> _Assignment_
Locate the line containing "D2: LED white" in the entries below, then retype it and every later line exactly, leaving out pictures.

> _Provided data_
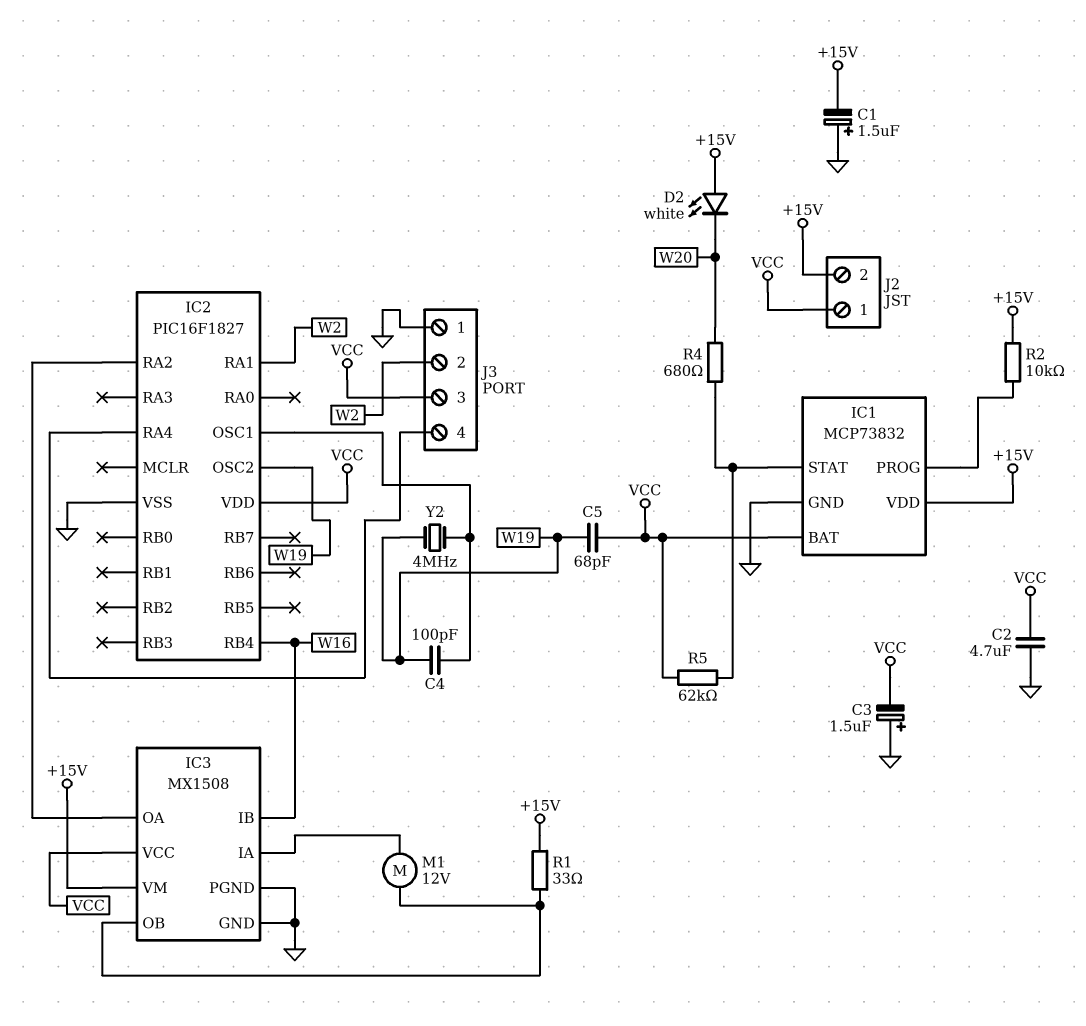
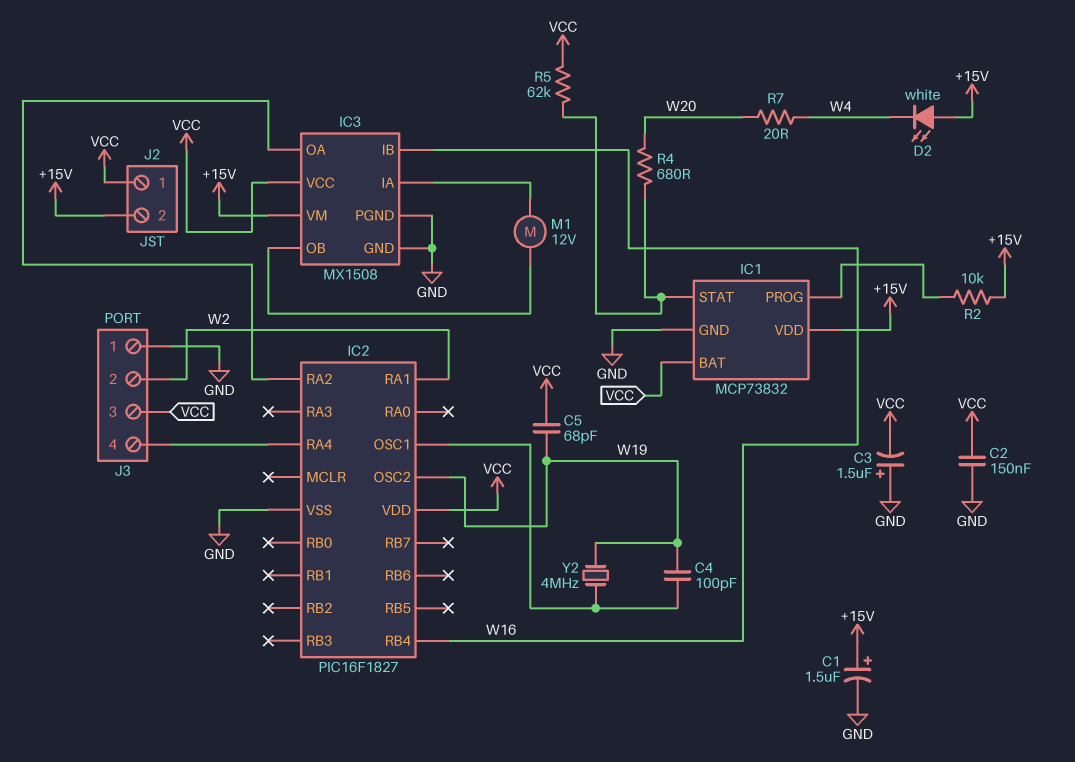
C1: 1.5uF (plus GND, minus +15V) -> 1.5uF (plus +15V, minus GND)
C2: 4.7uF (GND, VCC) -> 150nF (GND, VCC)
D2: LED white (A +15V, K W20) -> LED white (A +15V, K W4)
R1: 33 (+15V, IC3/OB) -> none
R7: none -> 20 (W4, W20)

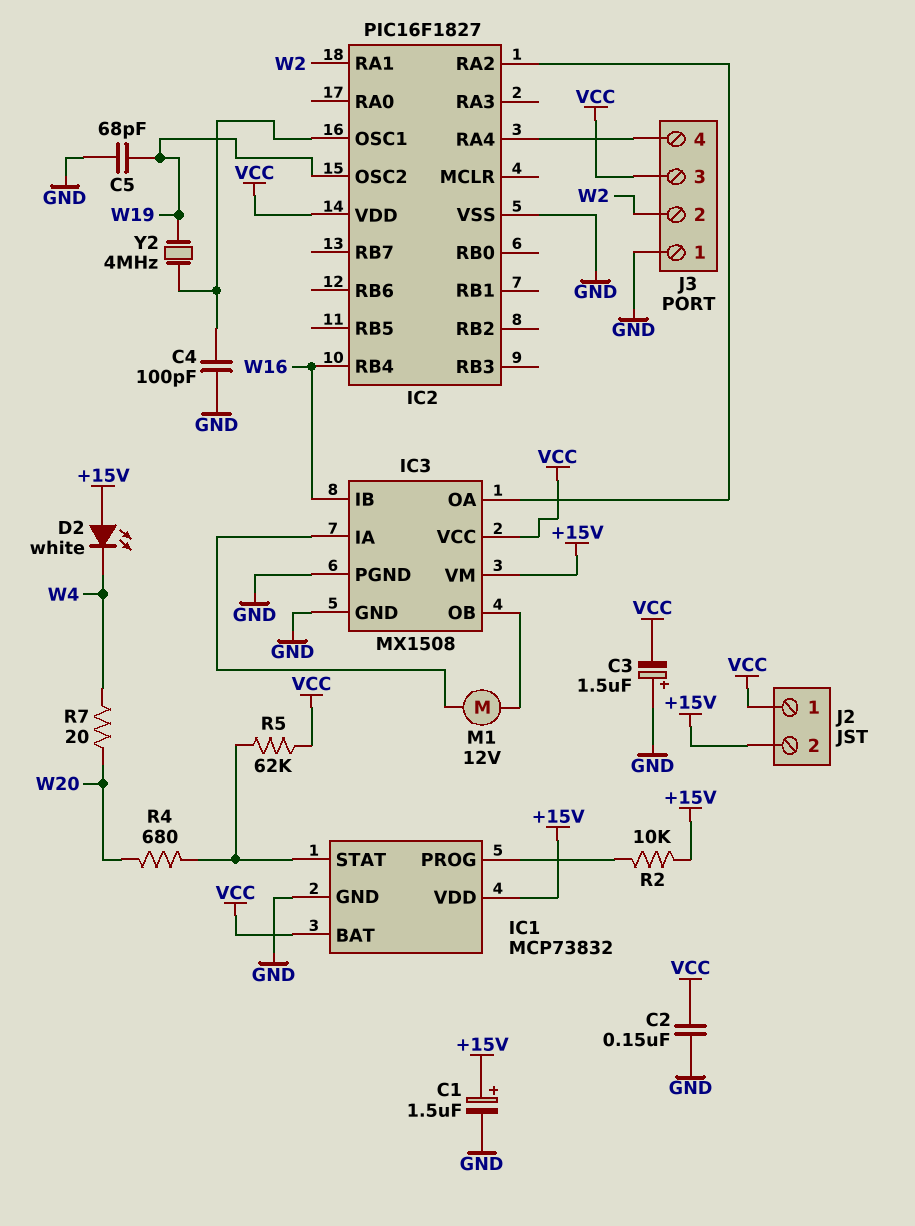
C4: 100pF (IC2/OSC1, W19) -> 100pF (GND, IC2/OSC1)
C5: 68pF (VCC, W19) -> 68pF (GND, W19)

> _Solution to the problem_
D2: LED white (A +15V, K W20) -> LED white (A +15V, K W4)
R1: 33 (+15V, IC3/OB) -> none
R7: none -> 20 (W4, W20)

C4: 100pF (IC2/OSC1, W19) -> 100pF (GND, IC2/OSC1)
C5: 68pF (VCC, W19) -> 68pF (GND, W19)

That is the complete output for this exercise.